> **Given data**:
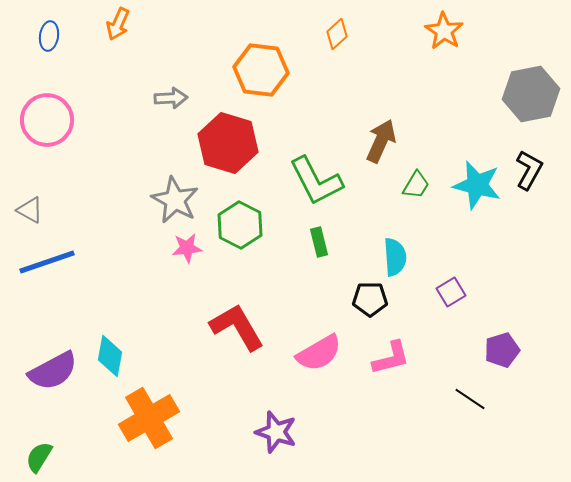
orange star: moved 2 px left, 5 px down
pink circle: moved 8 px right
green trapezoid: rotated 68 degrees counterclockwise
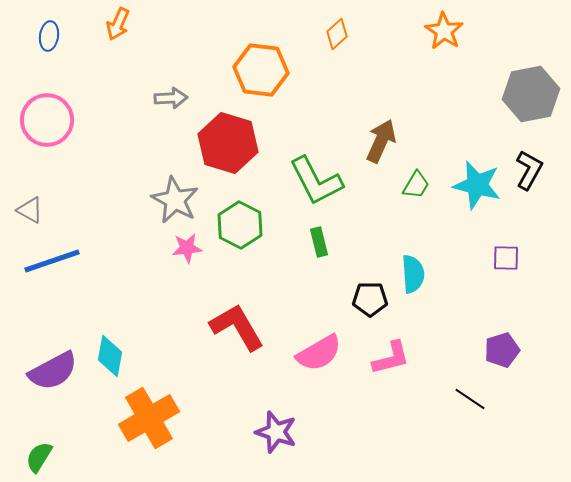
cyan semicircle: moved 18 px right, 17 px down
blue line: moved 5 px right, 1 px up
purple square: moved 55 px right, 34 px up; rotated 32 degrees clockwise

> **What is asked**:
Reproduce every line of the records above word for word, omitting the pictures.

> **Task result**:
orange star: moved 2 px left, 5 px down
pink circle: moved 8 px right
green trapezoid: rotated 68 degrees counterclockwise
cyan semicircle: moved 18 px right, 17 px down
blue line: moved 5 px right, 1 px up
purple square: moved 55 px right, 34 px up; rotated 32 degrees clockwise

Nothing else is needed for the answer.